| DESCRIPTION OF THE TASK |
Going through the records that follow, please count the lines with "mouse" in them and give only the count.

| EXTRACTED MATERIAL |
-=-=-

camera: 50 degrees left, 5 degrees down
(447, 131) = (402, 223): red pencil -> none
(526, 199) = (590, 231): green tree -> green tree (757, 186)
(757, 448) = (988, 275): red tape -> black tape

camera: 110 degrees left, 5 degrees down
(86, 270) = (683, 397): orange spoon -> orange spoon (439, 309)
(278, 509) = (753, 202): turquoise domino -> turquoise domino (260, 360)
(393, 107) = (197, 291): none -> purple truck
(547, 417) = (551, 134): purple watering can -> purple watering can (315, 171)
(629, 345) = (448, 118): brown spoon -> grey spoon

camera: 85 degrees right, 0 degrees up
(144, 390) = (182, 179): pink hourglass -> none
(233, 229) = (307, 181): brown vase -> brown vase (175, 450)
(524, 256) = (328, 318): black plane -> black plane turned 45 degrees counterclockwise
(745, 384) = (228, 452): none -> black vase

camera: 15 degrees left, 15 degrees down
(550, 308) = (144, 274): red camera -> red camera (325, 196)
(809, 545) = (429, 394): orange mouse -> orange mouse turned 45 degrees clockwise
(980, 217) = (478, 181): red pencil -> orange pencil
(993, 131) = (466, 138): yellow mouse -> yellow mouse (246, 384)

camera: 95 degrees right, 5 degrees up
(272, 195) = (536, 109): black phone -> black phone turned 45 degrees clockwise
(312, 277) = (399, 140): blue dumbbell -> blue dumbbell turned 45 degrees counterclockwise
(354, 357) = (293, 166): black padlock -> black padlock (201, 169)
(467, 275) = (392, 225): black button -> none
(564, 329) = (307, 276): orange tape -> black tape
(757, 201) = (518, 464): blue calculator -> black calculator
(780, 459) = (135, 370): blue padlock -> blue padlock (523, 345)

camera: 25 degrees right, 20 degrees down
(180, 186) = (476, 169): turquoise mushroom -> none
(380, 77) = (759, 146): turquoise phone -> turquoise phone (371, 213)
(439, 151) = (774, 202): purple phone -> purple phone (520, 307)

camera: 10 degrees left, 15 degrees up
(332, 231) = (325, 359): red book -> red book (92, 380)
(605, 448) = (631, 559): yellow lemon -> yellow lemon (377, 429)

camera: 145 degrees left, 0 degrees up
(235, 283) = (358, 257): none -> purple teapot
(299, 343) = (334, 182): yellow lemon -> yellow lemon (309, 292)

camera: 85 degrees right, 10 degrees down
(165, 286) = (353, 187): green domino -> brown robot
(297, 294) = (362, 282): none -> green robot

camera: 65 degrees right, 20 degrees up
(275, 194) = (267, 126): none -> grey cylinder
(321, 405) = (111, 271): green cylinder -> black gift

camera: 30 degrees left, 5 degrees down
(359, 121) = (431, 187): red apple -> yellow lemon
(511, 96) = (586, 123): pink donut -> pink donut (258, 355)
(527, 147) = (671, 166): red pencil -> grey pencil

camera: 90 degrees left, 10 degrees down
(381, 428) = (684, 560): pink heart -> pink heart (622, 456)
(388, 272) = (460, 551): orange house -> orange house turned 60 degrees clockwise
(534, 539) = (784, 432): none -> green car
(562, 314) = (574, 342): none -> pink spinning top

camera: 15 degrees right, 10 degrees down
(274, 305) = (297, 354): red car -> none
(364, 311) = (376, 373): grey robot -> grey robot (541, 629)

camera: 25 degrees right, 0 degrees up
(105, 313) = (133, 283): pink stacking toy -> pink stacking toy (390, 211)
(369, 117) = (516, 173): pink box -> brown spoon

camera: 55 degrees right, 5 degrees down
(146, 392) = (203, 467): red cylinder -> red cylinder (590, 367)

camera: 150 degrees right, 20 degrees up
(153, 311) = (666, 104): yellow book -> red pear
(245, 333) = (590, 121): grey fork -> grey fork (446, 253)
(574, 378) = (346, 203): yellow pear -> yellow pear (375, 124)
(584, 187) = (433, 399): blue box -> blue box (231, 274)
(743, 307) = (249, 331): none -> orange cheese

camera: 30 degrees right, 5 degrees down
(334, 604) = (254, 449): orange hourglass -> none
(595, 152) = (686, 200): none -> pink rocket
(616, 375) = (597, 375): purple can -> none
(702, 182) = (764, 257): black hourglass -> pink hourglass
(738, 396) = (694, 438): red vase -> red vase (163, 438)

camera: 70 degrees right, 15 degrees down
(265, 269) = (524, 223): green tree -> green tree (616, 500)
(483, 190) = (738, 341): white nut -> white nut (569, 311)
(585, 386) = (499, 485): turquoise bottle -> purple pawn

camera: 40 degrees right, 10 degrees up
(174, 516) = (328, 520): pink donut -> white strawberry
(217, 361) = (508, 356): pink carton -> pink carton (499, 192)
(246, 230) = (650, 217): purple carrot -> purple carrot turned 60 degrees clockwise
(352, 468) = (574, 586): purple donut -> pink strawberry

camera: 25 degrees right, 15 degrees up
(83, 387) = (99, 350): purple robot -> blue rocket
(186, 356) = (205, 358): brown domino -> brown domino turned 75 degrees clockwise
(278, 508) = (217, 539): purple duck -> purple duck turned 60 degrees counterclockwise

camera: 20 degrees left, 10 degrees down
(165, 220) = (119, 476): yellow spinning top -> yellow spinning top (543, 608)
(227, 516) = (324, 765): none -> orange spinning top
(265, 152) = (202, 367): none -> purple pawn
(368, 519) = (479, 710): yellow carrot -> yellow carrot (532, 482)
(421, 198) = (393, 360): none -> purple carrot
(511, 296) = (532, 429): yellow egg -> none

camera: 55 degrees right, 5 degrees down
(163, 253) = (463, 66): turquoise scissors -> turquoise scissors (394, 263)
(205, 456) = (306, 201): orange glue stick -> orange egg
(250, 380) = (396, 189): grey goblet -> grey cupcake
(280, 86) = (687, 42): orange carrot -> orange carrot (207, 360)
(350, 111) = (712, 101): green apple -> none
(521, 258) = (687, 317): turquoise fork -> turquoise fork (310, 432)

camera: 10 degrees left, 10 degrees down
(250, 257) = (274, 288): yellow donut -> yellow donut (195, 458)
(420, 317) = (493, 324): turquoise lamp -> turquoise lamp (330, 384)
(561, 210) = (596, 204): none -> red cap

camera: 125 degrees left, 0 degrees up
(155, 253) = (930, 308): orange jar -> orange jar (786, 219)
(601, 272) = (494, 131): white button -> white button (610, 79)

-=-=-

| TASK SOLUTION |
2